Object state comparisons
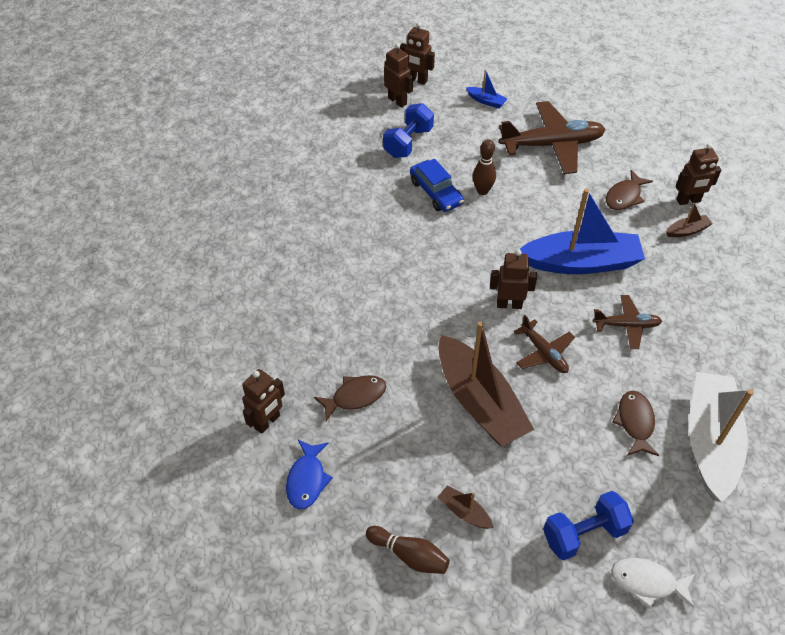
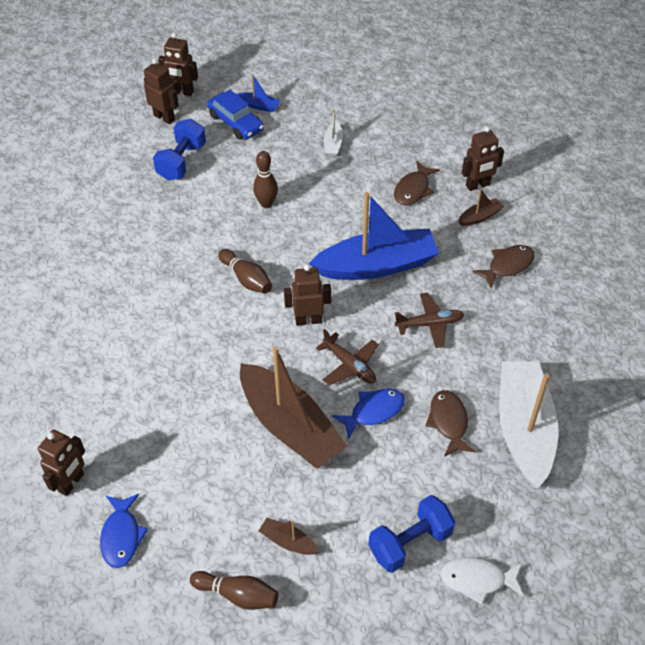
camera: 10 degrees left, 0 degrees up
(355, 397) = (160, 441): brown fish -> brown fish (507, 266)
(436, 192) = (218, 212): blue car -> blue car (236, 122)
(455, 257) = (246, 279): none -> brown bowling pin
(552, 145) = (333, 144): brown plane -> white boat
(562, 401) = (373, 411): none -> blue fish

EXERCISE GOAL: Omit the pictures. Transcribe every record exactly.

RESULT:
camera: 10 degrees left, 0 degrees up
(355, 397) = (160, 441): brown fish -> brown fish (507, 266)
(436, 192) = (218, 212): blue car -> blue car (236, 122)
(455, 257) = (246, 279): none -> brown bowling pin
(552, 145) = (333, 144): brown plane -> white boat
(562, 401) = (373, 411): none -> blue fish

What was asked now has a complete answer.